▸ **Records provided**:
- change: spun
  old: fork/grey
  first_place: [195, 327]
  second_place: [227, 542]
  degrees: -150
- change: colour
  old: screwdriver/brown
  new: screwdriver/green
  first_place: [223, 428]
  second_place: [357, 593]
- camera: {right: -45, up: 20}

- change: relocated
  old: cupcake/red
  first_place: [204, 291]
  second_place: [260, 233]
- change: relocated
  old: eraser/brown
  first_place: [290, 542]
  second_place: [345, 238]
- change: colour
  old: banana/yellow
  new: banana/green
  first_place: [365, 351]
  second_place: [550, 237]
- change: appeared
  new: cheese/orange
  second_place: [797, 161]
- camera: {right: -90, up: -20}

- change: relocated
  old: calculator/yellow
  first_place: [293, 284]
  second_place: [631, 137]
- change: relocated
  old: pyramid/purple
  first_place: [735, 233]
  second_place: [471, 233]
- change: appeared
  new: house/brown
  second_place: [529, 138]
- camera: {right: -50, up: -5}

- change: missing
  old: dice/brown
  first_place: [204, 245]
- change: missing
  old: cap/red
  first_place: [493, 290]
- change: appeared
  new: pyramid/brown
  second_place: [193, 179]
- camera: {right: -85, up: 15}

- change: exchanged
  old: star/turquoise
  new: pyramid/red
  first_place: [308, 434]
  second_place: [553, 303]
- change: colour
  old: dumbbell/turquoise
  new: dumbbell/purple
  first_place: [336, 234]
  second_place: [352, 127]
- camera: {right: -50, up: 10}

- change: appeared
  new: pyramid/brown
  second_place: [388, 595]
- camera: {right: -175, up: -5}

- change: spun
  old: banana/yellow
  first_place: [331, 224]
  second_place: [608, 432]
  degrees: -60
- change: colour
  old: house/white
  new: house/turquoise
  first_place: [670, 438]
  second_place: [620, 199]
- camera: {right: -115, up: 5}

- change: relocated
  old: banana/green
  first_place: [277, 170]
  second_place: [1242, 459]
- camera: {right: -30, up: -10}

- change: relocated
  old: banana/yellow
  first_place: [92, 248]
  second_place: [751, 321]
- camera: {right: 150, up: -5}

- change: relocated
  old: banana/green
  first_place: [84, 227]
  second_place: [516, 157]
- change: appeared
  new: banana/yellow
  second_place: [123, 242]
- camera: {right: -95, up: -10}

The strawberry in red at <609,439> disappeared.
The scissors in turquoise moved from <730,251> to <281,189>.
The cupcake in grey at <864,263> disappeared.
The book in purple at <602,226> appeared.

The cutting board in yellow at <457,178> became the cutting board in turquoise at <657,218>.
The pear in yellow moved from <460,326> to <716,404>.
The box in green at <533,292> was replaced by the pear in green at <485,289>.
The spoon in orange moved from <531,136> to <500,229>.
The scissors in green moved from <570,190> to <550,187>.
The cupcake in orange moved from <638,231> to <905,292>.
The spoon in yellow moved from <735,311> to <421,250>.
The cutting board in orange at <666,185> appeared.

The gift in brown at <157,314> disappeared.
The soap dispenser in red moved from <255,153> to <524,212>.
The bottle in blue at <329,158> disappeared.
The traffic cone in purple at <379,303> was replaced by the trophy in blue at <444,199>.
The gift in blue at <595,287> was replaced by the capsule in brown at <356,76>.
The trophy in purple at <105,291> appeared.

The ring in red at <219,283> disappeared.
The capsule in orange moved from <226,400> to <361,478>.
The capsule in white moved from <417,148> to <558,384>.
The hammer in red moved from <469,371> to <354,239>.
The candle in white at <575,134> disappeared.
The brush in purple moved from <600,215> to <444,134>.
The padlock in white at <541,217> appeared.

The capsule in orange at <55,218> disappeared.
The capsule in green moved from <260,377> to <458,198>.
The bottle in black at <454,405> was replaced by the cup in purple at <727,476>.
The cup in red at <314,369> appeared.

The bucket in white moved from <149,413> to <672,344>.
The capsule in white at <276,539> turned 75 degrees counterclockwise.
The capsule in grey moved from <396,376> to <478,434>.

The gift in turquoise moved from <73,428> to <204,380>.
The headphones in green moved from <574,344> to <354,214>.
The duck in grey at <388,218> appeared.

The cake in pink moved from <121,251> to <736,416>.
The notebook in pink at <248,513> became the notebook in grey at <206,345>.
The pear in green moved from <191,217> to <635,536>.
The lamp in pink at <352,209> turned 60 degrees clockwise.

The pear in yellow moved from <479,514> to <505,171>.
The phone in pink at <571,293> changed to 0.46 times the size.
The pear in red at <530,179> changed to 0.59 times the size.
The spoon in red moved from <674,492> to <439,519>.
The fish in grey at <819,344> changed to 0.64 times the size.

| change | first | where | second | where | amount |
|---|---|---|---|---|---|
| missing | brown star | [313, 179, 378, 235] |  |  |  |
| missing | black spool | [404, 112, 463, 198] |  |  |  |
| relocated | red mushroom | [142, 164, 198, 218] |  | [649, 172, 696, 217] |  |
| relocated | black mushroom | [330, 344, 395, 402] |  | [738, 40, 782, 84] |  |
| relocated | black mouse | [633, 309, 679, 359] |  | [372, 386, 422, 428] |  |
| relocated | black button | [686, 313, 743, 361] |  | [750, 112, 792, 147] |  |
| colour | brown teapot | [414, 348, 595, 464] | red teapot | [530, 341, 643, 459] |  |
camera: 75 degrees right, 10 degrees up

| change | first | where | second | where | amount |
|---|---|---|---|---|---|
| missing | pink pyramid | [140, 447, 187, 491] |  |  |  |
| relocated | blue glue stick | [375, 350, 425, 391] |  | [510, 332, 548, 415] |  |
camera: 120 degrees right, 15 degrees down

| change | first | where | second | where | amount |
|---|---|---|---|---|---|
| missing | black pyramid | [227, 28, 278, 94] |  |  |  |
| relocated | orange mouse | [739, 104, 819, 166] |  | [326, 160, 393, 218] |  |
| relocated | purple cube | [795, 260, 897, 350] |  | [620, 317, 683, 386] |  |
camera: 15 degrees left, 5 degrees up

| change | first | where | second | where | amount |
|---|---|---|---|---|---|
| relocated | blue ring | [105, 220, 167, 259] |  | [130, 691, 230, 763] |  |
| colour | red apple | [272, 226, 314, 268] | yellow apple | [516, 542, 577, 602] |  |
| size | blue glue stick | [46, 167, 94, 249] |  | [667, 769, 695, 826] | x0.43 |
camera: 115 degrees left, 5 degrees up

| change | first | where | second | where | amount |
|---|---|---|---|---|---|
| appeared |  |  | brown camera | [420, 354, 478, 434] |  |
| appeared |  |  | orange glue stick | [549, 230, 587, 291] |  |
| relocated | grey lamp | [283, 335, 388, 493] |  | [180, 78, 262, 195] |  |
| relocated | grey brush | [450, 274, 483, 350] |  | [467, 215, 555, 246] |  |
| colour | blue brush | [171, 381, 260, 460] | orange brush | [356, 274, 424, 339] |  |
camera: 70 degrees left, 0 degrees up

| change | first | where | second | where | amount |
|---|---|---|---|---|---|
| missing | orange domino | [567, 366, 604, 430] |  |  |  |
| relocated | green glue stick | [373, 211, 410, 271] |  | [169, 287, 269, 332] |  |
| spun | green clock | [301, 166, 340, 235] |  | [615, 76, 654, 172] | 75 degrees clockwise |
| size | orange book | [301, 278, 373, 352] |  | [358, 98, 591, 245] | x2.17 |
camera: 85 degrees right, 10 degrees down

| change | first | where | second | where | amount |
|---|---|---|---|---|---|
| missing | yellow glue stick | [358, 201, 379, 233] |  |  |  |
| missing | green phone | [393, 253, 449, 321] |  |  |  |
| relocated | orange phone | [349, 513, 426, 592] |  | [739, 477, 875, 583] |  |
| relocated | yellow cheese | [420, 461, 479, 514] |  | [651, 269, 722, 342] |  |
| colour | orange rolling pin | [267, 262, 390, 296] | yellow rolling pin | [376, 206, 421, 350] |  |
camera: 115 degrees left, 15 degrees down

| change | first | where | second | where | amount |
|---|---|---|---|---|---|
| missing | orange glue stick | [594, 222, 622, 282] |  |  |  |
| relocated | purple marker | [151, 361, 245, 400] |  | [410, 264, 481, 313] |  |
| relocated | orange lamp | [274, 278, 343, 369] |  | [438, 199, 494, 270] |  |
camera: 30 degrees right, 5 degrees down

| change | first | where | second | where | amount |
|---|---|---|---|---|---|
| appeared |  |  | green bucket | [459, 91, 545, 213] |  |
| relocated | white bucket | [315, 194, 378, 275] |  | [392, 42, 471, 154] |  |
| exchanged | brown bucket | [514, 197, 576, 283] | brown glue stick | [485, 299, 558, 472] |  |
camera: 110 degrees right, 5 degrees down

▸ **Exercise brief**: Every line from the line containing "The strawberry in" through the line containing "The cupcake in grey at <864,263> disappeared." in the records above must be retyped exactly. Leave out the rest.

▸ **Exercise answer**:
The strawberry in red at <609,439> disappeared.
The scissors in turquoise moved from <730,251> to <281,189>.
The cupcake in grey at <864,263> disappeared.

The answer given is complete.